* HOW TO COMPLETE THIS TASK:
Could you give back every record below exactly, leaving out the pictures?

Version difference data
____

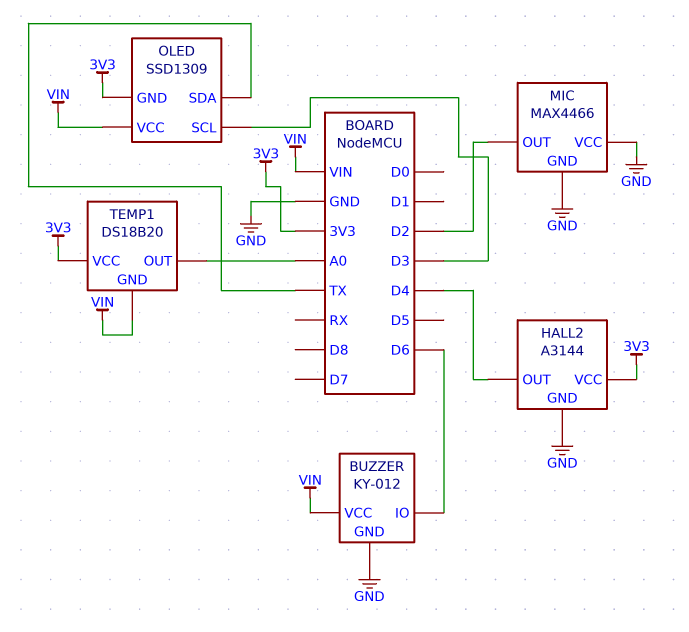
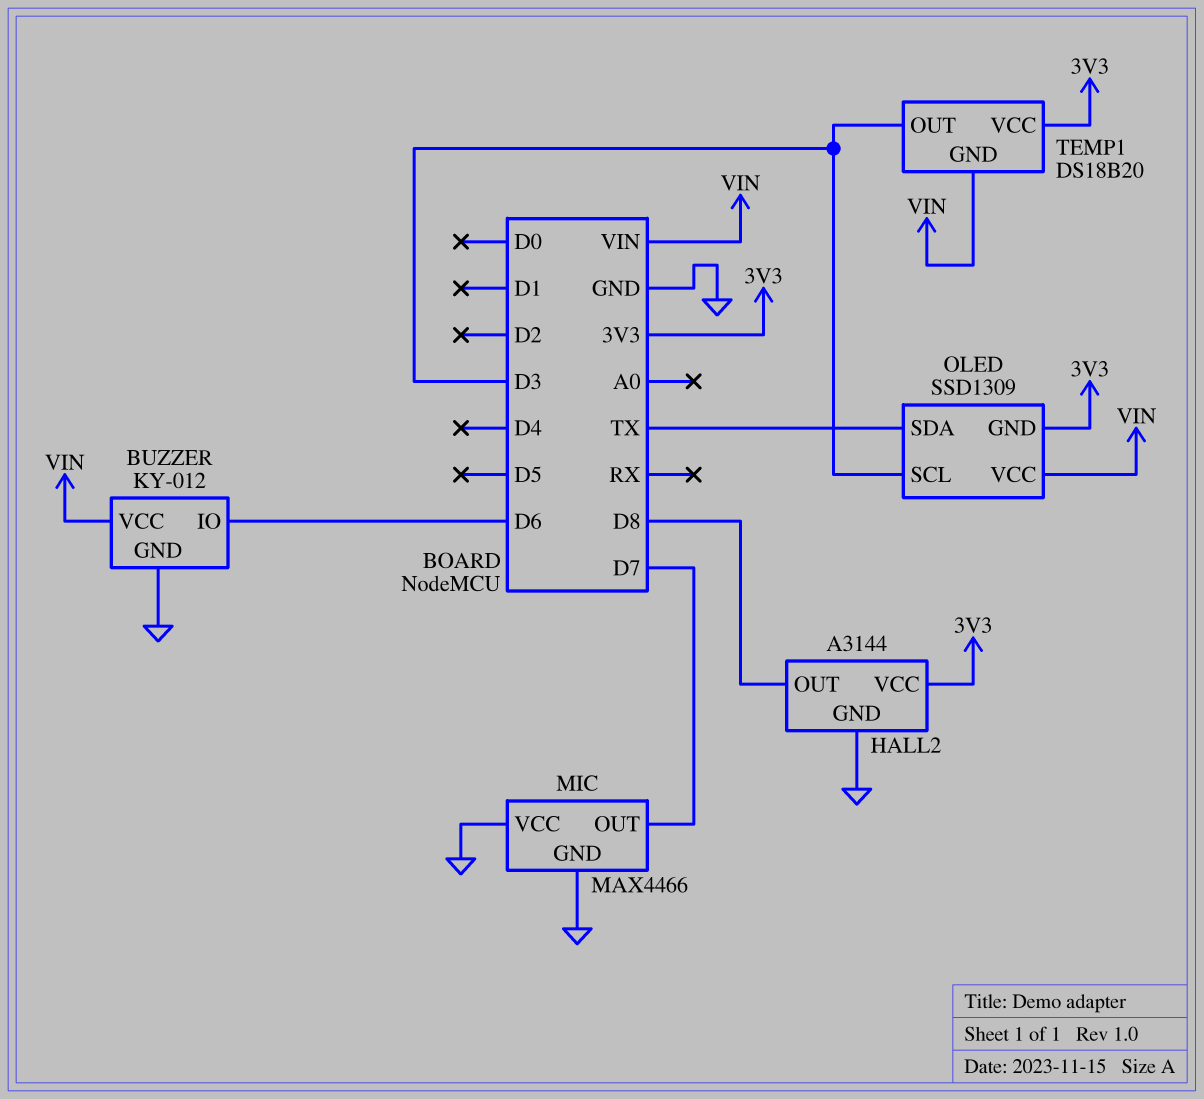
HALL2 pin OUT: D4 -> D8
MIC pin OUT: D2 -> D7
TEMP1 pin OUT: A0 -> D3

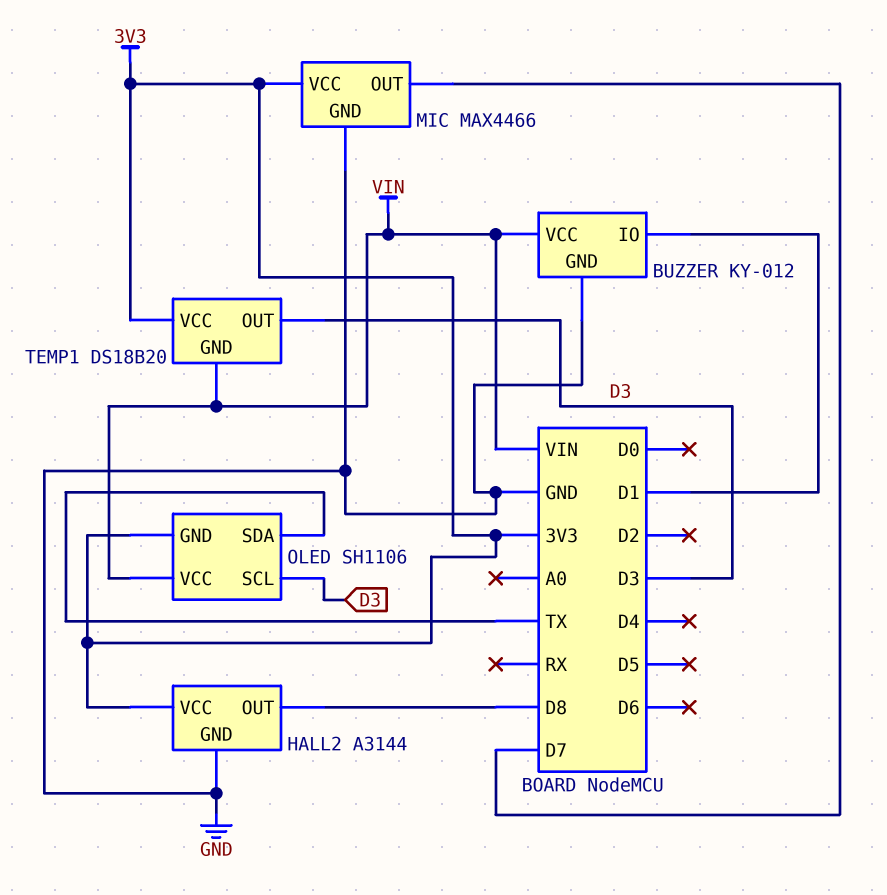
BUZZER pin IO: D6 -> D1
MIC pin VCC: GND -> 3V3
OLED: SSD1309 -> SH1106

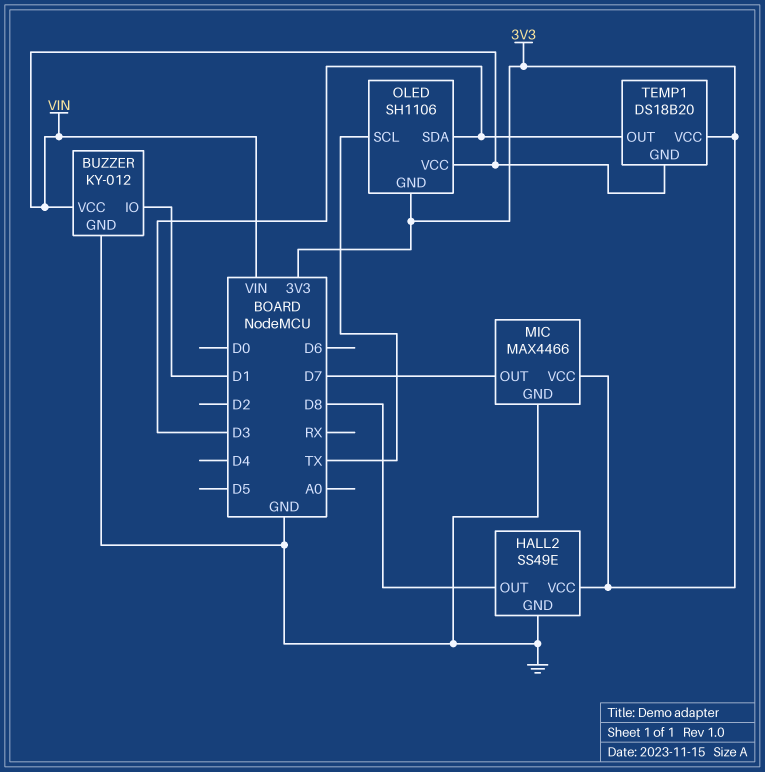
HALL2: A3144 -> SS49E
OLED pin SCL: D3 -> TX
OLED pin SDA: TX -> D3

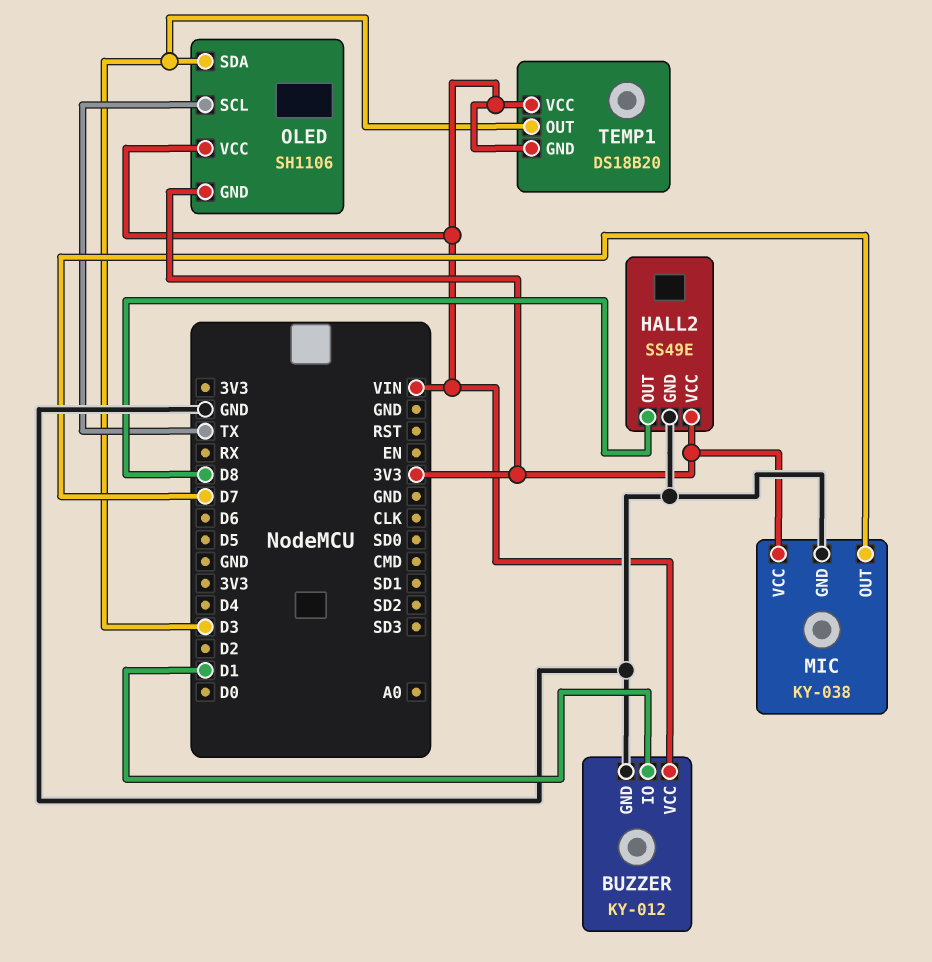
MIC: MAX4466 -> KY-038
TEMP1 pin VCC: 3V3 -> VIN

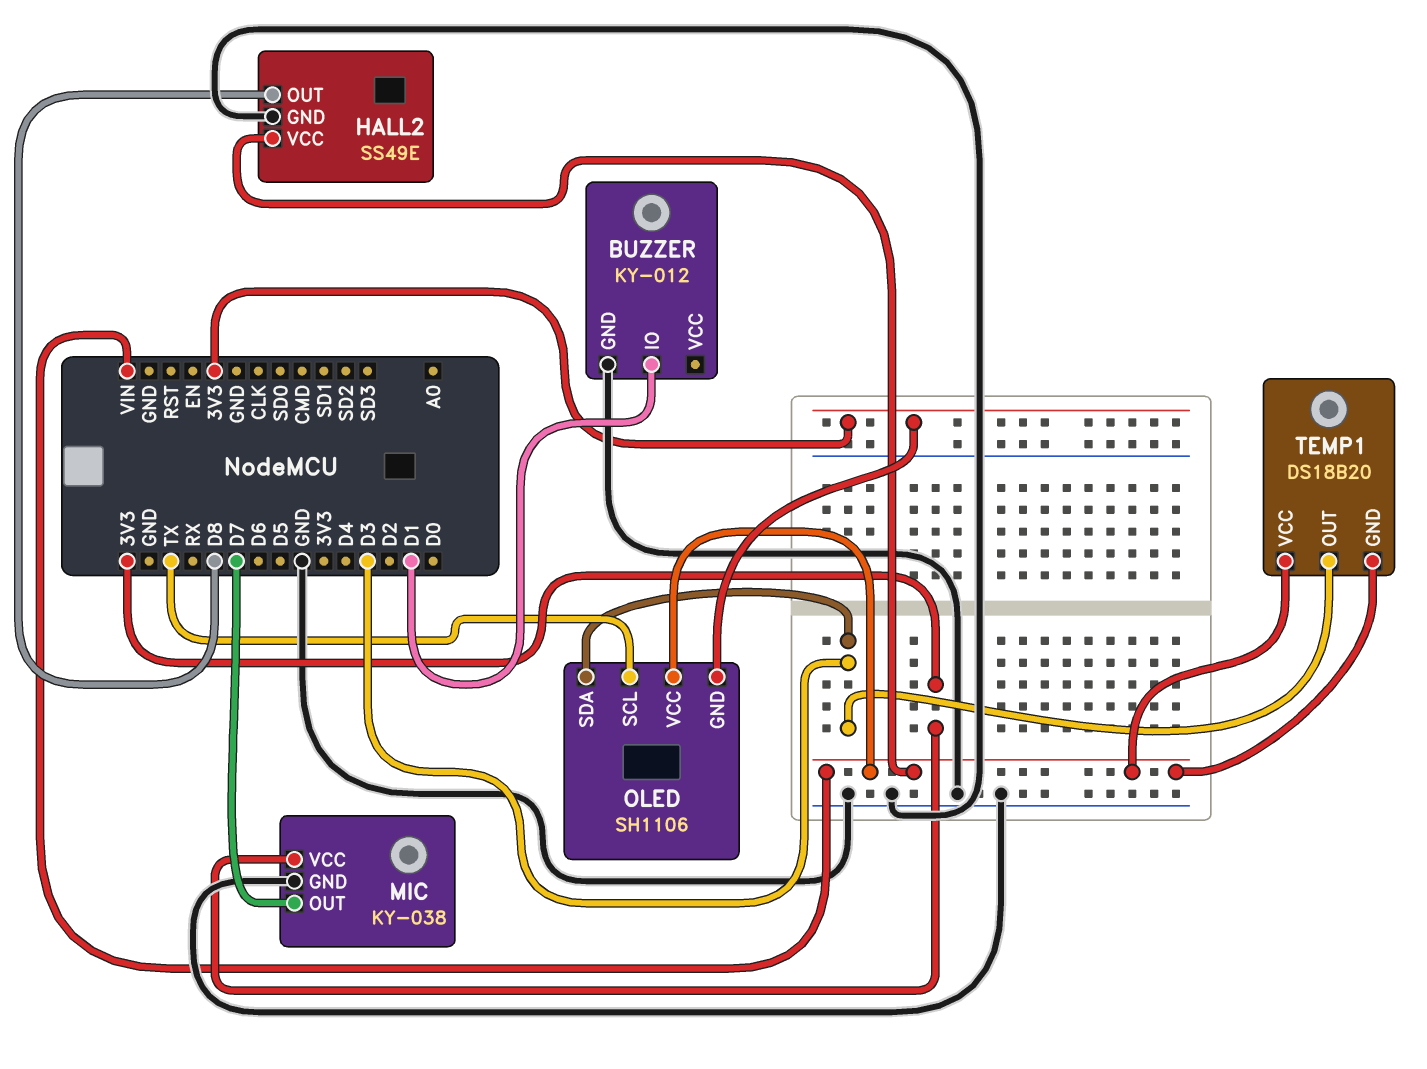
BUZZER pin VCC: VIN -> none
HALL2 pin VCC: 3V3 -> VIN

____

* TASK SOLUTION:
HALL2 pin OUT: D4 -> D8
MIC pin OUT: D2 -> D7
TEMP1 pin OUT: A0 -> D3

BUZZER pin IO: D6 -> D1
MIC pin VCC: GND -> 3V3
OLED: SSD1309 -> SH1106

HALL2: A3144 -> SS49E
OLED pin SCL: D3 -> TX
OLED pin SDA: TX -> D3

MIC: MAX4466 -> KY-038
TEMP1 pin VCC: 3V3 -> VIN

BUZZER pin VCC: VIN -> none
HALL2 pin VCC: 3V3 -> VIN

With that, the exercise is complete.